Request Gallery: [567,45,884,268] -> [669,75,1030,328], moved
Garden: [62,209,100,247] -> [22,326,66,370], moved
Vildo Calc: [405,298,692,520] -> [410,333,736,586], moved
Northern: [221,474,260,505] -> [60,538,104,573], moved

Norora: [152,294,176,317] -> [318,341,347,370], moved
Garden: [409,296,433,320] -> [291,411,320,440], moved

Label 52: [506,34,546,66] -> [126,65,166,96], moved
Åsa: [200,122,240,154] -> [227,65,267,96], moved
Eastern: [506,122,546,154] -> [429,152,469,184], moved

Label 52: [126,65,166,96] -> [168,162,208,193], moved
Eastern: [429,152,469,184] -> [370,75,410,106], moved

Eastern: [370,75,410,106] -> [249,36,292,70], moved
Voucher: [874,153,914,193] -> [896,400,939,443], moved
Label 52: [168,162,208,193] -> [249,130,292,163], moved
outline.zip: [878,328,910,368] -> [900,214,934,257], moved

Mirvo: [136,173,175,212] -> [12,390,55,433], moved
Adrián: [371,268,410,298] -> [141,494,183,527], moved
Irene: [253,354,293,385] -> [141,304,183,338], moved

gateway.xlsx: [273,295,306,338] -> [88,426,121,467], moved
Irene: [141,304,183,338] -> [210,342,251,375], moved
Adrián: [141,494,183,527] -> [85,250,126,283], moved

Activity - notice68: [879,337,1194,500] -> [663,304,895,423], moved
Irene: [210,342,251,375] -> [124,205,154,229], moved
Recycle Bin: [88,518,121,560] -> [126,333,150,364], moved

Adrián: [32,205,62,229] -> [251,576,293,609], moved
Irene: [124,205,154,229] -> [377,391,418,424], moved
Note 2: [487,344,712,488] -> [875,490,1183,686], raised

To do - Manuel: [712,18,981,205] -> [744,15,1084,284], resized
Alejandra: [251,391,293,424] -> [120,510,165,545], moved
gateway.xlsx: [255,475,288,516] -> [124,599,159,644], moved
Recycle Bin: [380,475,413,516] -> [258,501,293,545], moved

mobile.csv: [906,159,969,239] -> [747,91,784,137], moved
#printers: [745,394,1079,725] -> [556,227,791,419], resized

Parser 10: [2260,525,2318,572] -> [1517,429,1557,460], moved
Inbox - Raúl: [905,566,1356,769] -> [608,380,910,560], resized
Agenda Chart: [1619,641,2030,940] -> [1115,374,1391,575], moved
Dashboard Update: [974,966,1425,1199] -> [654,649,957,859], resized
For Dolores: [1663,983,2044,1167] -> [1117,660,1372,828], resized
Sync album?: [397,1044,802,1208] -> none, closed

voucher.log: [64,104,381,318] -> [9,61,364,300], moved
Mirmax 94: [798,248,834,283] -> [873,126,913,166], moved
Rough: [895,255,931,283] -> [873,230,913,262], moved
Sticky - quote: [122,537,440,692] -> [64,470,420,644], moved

____________

Write out each entry again, leaving every word as it is.

Request Gallery: [567,45,884,268] -> [669,75,1030,328], moved
Garden: [62,209,100,247] -> [22,326,66,370], moved
Vildo Calc: [405,298,692,520] -> [410,333,736,586], moved
Northern: [221,474,260,505] -> [60,538,104,573], moved

Norora: [152,294,176,317] -> [318,341,347,370], moved
Garden: [409,296,433,320] -> [291,411,320,440], moved

Label 52: [506,34,546,66] -> [126,65,166,96], moved
Åsa: [200,122,240,154] -> [227,65,267,96], moved
Eastern: [506,122,546,154] -> [429,152,469,184], moved

Label 52: [126,65,166,96] -> [168,162,208,193], moved
Eastern: [429,152,469,184] -> [370,75,410,106], moved

Eastern: [370,75,410,106] -> [249,36,292,70], moved
Voucher: [874,153,914,193] -> [896,400,939,443], moved
Label 52: [168,162,208,193] -> [249,130,292,163], moved
outline.zip: [878,328,910,368] -> [900,214,934,257], moved

Mirvo: [136,173,175,212] -> [12,390,55,433], moved
Adrián: [371,268,410,298] -> [141,494,183,527], moved
Irene: [253,354,293,385] -> [141,304,183,338], moved

gateway.xlsx: [273,295,306,338] -> [88,426,121,467], moved
Irene: [141,304,183,338] -> [210,342,251,375], moved
Adrián: [141,494,183,527] -> [85,250,126,283], moved

Activity - notice68: [879,337,1194,500] -> [663,304,895,423], moved
Irene: [210,342,251,375] -> [124,205,154,229], moved
Recycle Bin: [88,518,121,560] -> [126,333,150,364], moved

Adrián: [32,205,62,229] -> [251,576,293,609], moved
Irene: [124,205,154,229] -> [377,391,418,424], moved
Note 2: [487,344,712,488] -> [875,490,1183,686], raised

To do - Manuel: [712,18,981,205] -> [744,15,1084,284], resized
Alejandra: [251,391,293,424] -> [120,510,165,545], moved
gateway.xlsx: [255,475,288,516] -> [124,599,159,644], moved
Recycle Bin: [380,475,413,516] -> [258,501,293,545], moved

mobile.csv: [906,159,969,239] -> [747,91,784,137], moved
#printers: [745,394,1079,725] -> [556,227,791,419], resized

Parser 10: [2260,525,2318,572] -> [1517,429,1557,460], moved
Inbox - Raúl: [905,566,1356,769] -> [608,380,910,560], resized
Agenda Chart: [1619,641,2030,940] -> [1115,374,1391,575], moved
Dashboard Update: [974,966,1425,1199] -> [654,649,957,859], resized
For Dolores: [1663,983,2044,1167] -> [1117,660,1372,828], resized
Sync album?: [397,1044,802,1208] -> none, closed

voucher.log: [64,104,381,318] -> [9,61,364,300], moved
Mirmax 94: [798,248,834,283] -> [873,126,913,166], moved
Rough: [895,255,931,283] -> [873,230,913,262], moved
Sticky - quote: [122,537,440,692] -> [64,470,420,644], moved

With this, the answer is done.